→ Record extracts
──────────────────────────────

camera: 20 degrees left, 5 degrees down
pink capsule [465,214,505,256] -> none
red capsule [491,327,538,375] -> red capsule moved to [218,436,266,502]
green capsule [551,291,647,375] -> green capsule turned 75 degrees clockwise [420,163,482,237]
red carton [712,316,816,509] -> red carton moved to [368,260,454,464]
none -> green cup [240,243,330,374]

──────────────────────────────

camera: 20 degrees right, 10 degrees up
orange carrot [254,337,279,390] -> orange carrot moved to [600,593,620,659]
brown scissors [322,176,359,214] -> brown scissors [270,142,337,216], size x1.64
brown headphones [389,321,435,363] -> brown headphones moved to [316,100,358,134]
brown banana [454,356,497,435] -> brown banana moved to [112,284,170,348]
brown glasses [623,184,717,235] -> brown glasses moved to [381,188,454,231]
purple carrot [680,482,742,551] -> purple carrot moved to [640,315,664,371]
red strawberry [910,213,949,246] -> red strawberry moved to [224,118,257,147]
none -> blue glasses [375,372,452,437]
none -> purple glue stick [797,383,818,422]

──────────────────────────────

→ What is expected
As listed above, the lines from the line with "camera: 20 degrees right, 10 degrees up" to the line with "none -> purple glue stick [797,383,818,422]" are to be echoed exactly, with both ends included and nothing added.

→ Written answer
camera: 20 degrees right, 10 degrees up
orange carrot [254,337,279,390] -> orange carrot moved to [600,593,620,659]
brown scissors [322,176,359,214] -> brown scissors [270,142,337,216], size x1.64
brown headphones [389,321,435,363] -> brown headphones moved to [316,100,358,134]
brown banana [454,356,497,435] -> brown banana moved to [112,284,170,348]
brown glasses [623,184,717,235] -> brown glasses moved to [381,188,454,231]
purple carrot [680,482,742,551] -> purple carrot moved to [640,315,664,371]
red strawberry [910,213,949,246] -> red strawberry moved to [224,118,257,147]
none -> blue glasses [375,372,452,437]
none -> purple glue stick [797,383,818,422]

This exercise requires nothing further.